How many lines in the records below contain "blue"? Reply with the number only.

[Object change listings]
= = = =

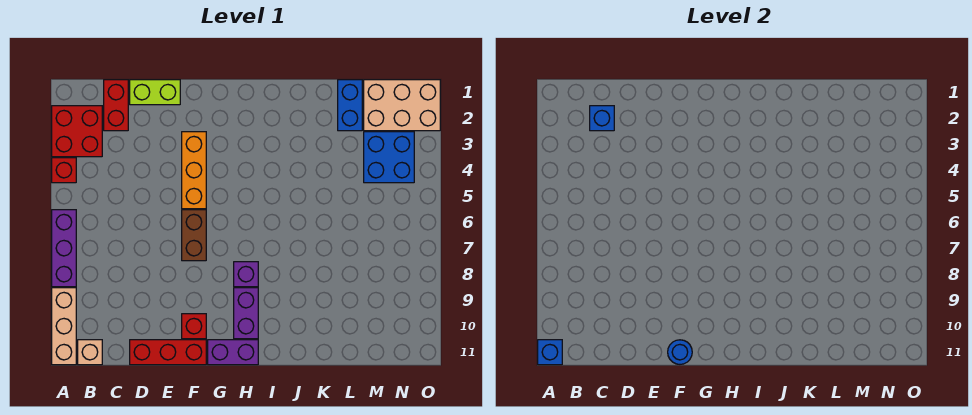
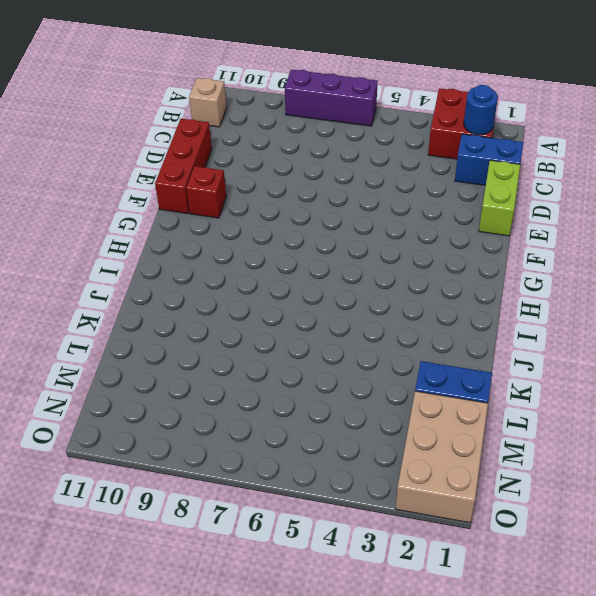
blue round brick B2 level 2 -> blue round brick F11 level 2
blue brick C1:C2 level 1 -> red brick C1:C2 level 1
none -> red brick A4 level 1
none -> tan brick A9:A11 level 1
none -> orange brick F3:F5 level 1

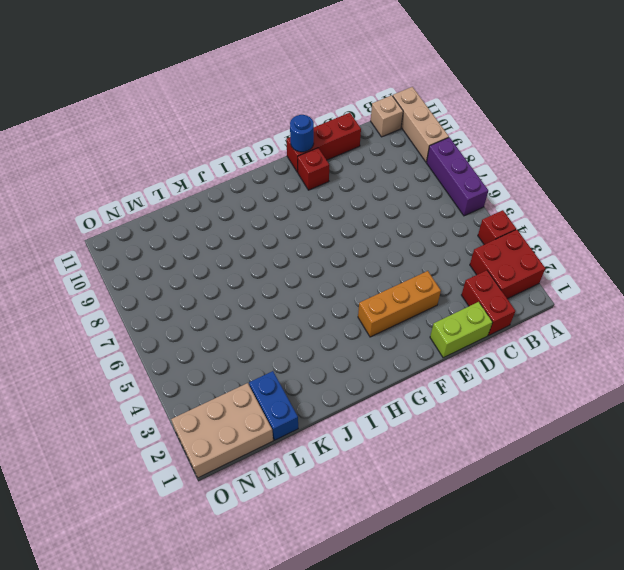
orange brick E3:G3 level 1 -> orange brick F3:F5 level 1
none -> brown brick F6:F7 level 1
none -> purple brick G11:H11 level 1
none -> purple brick H8 level 1

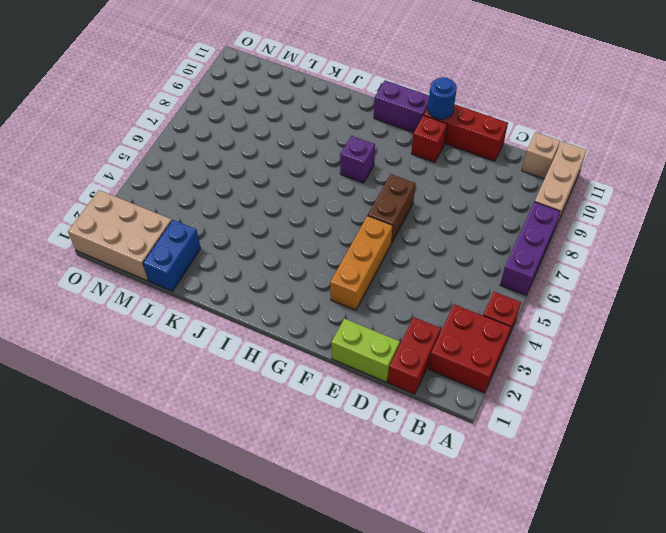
none -> purple brick H9:H10 level 1
none -> blue brick M3:N4 level 1
none -> blue brick A11 level 2

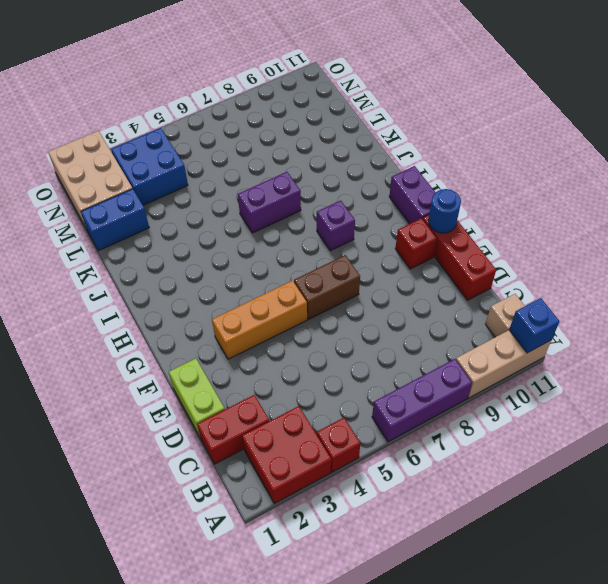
purple brick J6:J7 level 1 -> purple brick H9:H10 level 1
none -> blue brick C2 level 2

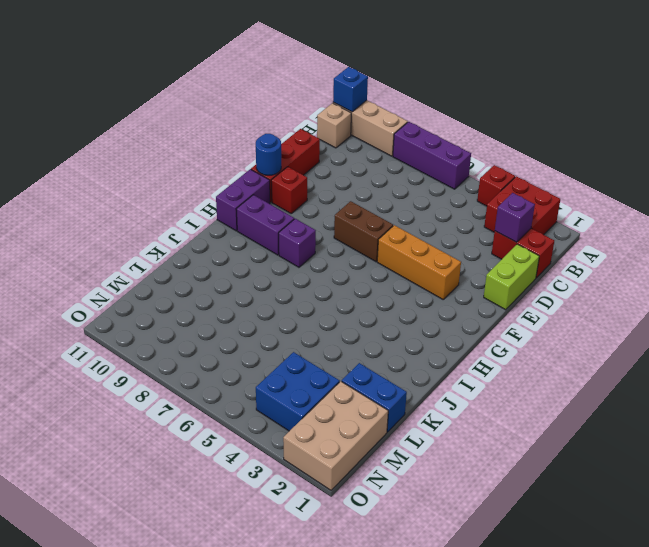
purple brick C2 level 2 -> blue brick C2 level 2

= = = =

## ANSWER BOX
6